» TASK ITEM
Please set down every record exactly as it appears below.
Segment Start: RECORDS TO PROCESS
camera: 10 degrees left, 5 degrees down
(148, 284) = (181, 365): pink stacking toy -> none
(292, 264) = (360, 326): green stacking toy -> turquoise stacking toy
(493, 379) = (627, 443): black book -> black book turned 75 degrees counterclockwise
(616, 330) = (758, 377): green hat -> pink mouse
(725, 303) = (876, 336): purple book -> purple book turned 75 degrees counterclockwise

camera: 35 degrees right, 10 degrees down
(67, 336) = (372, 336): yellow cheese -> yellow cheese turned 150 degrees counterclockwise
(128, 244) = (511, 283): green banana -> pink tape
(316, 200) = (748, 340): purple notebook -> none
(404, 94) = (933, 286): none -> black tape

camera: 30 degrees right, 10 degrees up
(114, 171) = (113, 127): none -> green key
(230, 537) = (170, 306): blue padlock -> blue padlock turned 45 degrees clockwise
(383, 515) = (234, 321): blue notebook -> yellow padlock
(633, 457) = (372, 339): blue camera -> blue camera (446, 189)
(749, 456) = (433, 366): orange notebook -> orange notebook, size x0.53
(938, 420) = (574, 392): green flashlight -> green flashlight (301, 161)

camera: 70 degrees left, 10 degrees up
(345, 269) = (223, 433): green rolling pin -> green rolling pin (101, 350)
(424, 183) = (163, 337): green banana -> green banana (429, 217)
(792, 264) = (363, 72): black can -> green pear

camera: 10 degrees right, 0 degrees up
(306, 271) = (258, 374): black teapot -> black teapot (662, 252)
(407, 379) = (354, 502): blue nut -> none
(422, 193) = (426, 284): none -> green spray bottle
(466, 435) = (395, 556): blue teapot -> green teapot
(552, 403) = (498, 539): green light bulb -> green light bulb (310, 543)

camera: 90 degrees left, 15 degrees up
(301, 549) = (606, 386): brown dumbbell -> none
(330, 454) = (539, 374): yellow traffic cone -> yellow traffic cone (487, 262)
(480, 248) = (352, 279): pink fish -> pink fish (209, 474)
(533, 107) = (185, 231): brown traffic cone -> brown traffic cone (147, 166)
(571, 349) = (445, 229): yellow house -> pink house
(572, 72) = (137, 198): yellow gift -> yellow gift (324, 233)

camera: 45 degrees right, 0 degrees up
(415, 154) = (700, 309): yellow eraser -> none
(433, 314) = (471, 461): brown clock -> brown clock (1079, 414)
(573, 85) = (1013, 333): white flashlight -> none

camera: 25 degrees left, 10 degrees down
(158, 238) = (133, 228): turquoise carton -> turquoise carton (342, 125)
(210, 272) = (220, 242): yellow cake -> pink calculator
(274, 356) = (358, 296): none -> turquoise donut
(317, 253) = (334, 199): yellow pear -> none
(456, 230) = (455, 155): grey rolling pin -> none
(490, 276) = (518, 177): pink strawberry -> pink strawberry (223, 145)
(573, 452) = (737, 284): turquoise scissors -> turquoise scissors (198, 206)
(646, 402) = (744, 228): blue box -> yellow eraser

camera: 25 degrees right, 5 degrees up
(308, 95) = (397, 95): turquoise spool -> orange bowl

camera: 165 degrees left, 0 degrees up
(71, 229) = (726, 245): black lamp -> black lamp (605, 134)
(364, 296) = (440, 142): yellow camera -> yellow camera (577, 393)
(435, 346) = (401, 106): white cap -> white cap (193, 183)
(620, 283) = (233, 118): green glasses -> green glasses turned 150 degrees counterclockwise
Segment End: RECORDS TO PROCESS
» FINISHED TASK
camera: 10 degrees left, 5 degrees down
(148, 284) = (181, 365): pink stacking toy -> none
(292, 264) = (360, 326): green stacking toy -> turquoise stacking toy
(493, 379) = (627, 443): black book -> black book turned 75 degrees counterclockwise
(616, 330) = (758, 377): green hat -> pink mouse
(725, 303) = (876, 336): purple book -> purple book turned 75 degrees counterclockwise

camera: 35 degrees right, 10 degrees down
(67, 336) = (372, 336): yellow cheese -> yellow cheese turned 150 degrees counterclockwise
(128, 244) = (511, 283): green banana -> pink tape
(316, 200) = (748, 340): purple notebook -> none
(404, 94) = (933, 286): none -> black tape

camera: 30 degrees right, 10 degrees up
(114, 171) = (113, 127): none -> green key
(230, 537) = (170, 306): blue padlock -> blue padlock turned 45 degrees clockwise
(383, 515) = (234, 321): blue notebook -> yellow padlock
(633, 457) = (372, 339): blue camera -> blue camera (446, 189)
(749, 456) = (433, 366): orange notebook -> orange notebook, size x0.53
(938, 420) = (574, 392): green flashlight -> green flashlight (301, 161)

camera: 70 degrees left, 10 degrees up
(345, 269) = (223, 433): green rolling pin -> green rolling pin (101, 350)
(424, 183) = (163, 337): green banana -> green banana (429, 217)
(792, 264) = (363, 72): black can -> green pear

camera: 10 degrees right, 0 degrees up
(306, 271) = (258, 374): black teapot -> black teapot (662, 252)
(407, 379) = (354, 502): blue nut -> none
(422, 193) = (426, 284): none -> green spray bottle
(466, 435) = (395, 556): blue teapot -> green teapot
(552, 403) = (498, 539): green light bulb -> green light bulb (310, 543)

camera: 90 degrees left, 15 degrees up
(301, 549) = (606, 386): brown dumbbell -> none
(330, 454) = (539, 374): yellow traffic cone -> yellow traffic cone (487, 262)
(480, 248) = (352, 279): pink fish -> pink fish (209, 474)
(533, 107) = (185, 231): brown traffic cone -> brown traffic cone (147, 166)
(571, 349) = (445, 229): yellow house -> pink house
(572, 72) = (137, 198): yellow gift -> yellow gift (324, 233)

camera: 45 degrees right, 0 degrees up
(415, 154) = (700, 309): yellow eraser -> none
(433, 314) = (471, 461): brown clock -> brown clock (1079, 414)
(573, 85) = (1013, 333): white flashlight -> none

camera: 25 degrees left, 10 degrees down
(158, 238) = (133, 228): turquoise carton -> turquoise carton (342, 125)
(210, 272) = (220, 242): yellow cake -> pink calculator
(274, 356) = (358, 296): none -> turquoise donut
(317, 253) = (334, 199): yellow pear -> none
(456, 230) = (455, 155): grey rolling pin -> none
(490, 276) = (518, 177): pink strawberry -> pink strawberry (223, 145)
(573, 452) = (737, 284): turquoise scissors -> turquoise scissors (198, 206)
(646, 402) = (744, 228): blue box -> yellow eraser

camera: 25 degrees right, 5 degrees up
(308, 95) = (397, 95): turquoise spool -> orange bowl

camera: 165 degrees left, 0 degrees up
(71, 229) = (726, 245): black lamp -> black lamp (605, 134)
(364, 296) = (440, 142): yellow camera -> yellow camera (577, 393)
(435, 346) = (401, 106): white cap -> white cap (193, 183)
(620, 283) = (233, 118): green glasses -> green glasses turned 150 degrees counterclockwise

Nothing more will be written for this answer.